Data extracted from a collection:
==*==

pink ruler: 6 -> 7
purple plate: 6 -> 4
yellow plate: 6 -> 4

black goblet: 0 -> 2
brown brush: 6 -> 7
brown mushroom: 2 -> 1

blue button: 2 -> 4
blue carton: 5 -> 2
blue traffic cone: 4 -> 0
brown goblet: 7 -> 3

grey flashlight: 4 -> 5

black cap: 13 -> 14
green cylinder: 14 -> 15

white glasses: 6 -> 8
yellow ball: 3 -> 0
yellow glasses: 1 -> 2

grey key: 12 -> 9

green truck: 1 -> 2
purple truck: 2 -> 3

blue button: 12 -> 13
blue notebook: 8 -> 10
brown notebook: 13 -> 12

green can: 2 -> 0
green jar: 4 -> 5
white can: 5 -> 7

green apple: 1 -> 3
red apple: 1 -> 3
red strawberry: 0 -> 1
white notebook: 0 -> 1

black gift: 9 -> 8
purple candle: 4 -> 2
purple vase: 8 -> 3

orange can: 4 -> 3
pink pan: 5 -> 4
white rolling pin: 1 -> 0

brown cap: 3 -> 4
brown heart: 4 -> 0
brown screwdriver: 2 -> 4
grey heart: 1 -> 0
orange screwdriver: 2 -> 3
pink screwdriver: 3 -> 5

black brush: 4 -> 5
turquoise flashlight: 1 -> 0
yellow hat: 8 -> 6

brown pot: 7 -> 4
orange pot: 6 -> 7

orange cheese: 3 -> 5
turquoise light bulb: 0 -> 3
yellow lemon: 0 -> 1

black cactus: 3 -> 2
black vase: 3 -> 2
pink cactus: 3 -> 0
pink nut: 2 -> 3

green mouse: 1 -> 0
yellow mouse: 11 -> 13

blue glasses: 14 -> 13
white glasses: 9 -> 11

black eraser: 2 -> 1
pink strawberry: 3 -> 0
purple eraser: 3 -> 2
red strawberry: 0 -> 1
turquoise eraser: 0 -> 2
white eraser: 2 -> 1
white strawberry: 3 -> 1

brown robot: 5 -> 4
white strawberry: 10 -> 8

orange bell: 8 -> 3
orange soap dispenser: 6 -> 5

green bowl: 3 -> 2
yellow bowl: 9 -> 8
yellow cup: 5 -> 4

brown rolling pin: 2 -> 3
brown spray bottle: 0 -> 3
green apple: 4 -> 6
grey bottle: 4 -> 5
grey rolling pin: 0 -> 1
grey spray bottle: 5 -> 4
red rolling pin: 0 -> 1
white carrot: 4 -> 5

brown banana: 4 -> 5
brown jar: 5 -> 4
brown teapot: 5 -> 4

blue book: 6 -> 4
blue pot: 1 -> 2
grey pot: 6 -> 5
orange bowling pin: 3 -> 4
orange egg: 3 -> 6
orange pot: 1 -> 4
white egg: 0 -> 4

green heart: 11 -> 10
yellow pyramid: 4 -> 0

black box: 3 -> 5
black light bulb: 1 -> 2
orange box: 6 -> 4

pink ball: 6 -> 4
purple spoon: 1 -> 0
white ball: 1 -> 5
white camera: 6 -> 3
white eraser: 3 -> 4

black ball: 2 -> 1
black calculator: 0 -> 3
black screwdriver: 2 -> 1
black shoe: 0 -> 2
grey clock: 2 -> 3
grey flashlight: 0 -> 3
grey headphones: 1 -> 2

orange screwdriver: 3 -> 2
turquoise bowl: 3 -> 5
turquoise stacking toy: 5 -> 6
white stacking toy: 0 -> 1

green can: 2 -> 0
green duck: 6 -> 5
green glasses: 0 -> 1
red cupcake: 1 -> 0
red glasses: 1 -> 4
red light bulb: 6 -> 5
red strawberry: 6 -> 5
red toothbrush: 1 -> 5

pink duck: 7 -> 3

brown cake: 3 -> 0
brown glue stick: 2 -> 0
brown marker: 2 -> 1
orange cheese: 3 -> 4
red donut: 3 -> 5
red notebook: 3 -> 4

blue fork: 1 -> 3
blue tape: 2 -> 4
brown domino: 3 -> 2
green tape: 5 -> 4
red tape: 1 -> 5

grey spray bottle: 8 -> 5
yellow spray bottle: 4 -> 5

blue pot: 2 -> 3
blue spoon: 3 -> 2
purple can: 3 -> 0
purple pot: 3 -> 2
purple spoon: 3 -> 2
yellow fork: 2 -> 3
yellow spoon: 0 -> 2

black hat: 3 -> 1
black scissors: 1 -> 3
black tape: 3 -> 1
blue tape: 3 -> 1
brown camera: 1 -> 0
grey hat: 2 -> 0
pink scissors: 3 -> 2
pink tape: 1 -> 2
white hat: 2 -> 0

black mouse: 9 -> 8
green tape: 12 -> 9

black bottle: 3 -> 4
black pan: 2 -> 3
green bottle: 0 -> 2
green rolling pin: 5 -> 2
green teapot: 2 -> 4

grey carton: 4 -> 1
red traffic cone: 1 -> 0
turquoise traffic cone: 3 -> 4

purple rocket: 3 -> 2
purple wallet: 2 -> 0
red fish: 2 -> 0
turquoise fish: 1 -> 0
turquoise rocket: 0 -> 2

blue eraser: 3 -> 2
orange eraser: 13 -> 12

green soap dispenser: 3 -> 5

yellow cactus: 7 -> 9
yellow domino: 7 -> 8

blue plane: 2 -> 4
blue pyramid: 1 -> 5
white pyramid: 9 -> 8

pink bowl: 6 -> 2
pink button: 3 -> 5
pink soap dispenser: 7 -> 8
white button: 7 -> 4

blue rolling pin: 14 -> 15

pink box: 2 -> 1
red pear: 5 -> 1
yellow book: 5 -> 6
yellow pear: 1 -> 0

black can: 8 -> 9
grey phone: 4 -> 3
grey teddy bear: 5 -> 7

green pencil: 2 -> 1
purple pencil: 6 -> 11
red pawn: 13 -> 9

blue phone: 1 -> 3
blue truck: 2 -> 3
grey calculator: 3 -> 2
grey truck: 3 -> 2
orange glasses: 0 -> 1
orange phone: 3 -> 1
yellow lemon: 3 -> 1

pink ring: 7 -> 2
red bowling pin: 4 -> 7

==*==

Beginning with the line that contains "black tape: 3 -> 1", repeat every line through the end of the records and nothing more.

black tape: 3 -> 1
blue tape: 3 -> 1
brown camera: 1 -> 0
grey hat: 2 -> 0
pink scissors: 3 -> 2
pink tape: 1 -> 2
white hat: 2 -> 0

black mouse: 9 -> 8
green tape: 12 -> 9

black bottle: 3 -> 4
black pan: 2 -> 3
green bottle: 0 -> 2
green rolling pin: 5 -> 2
green teapot: 2 -> 4

grey carton: 4 -> 1
red traffic cone: 1 -> 0
turquoise traffic cone: 3 -> 4

purple rocket: 3 -> 2
purple wallet: 2 -> 0
red fish: 2 -> 0
turquoise fish: 1 -> 0
turquoise rocket: 0 -> 2

blue eraser: 3 -> 2
orange eraser: 13 -> 12

green soap dispenser: 3 -> 5

yellow cactus: 7 -> 9
yellow domino: 7 -> 8

blue plane: 2 -> 4
blue pyramid: 1 -> 5
white pyramid: 9 -> 8

pink bowl: 6 -> 2
pink button: 3 -> 5
pink soap dispenser: 7 -> 8
white button: 7 -> 4

blue rolling pin: 14 -> 15

pink box: 2 -> 1
red pear: 5 -> 1
yellow book: 5 -> 6
yellow pear: 1 -> 0

black can: 8 -> 9
grey phone: 4 -> 3
grey teddy bear: 5 -> 7

green pencil: 2 -> 1
purple pencil: 6 -> 11
red pawn: 13 -> 9

blue phone: 1 -> 3
blue truck: 2 -> 3
grey calculator: 3 -> 2
grey truck: 3 -> 2
orange glasses: 0 -> 1
orange phone: 3 -> 1
yellow lemon: 3 -> 1

pink ring: 7 -> 2
red bowling pin: 4 -> 7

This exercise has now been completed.